### About this exercise
The records below hold pictures; please leave those out and retype the rest exactly.

** Stored data follows **

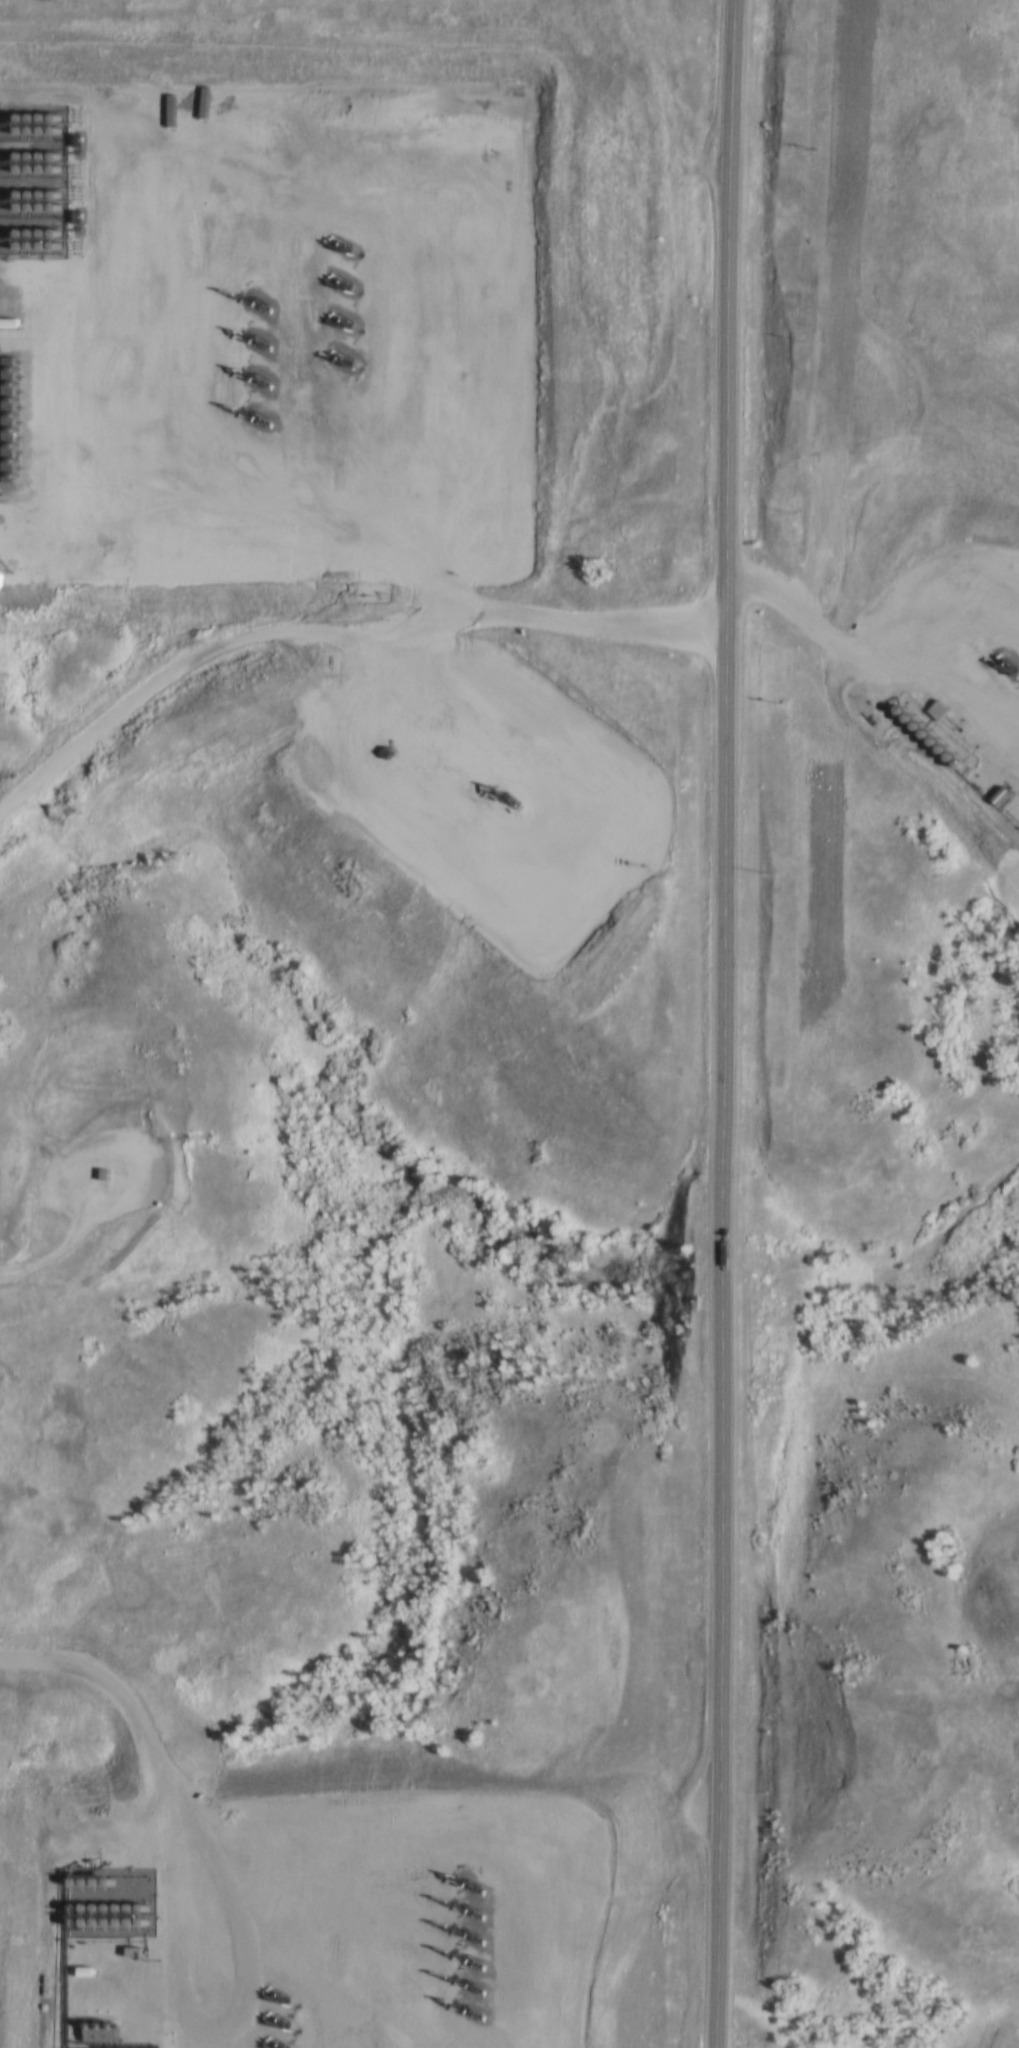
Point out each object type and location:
building: (67, 137)
building: (66, 214)
petroleum well: (339, 243)
petroleum well: (336, 279)
petroleum well: (247, 298)
petroleum well: (337, 316)
building: (4, 321)
petroleum well: (242, 339)
petroleum well: (340, 354)
petroleum well: (244, 374)
petroleum well: (246, 409)
road: (803, 611)
road: (515, 612)
road: (141, 699)
building: (382, 750)
petroleum well: (507, 796)
building: (579, 874)
building: (556, 934)
road: (724, 1024)
road: (114, 1152)
building: (100, 1174)
road: (39, 1261)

** End of Stored data **

### The completed task
Point out each object type and location:
building: (67, 137)
building: (66, 214)
petroleum well: (339, 243)
petroleum well: (336, 279)
petroleum well: (247, 298)
petroleum well: (337, 316)
building: (4, 321)
petroleum well: (242, 339)
petroleum well: (340, 354)
petroleum well: (244, 374)
petroleum well: (246, 409)
road: (803, 611)
road: (515, 612)
road: (141, 699)
building: (382, 750)
petroleum well: (507, 796)
building: (579, 874)
building: (556, 934)
road: (724, 1024)
road: (114, 1152)
building: (100, 1174)
road: (39, 1261)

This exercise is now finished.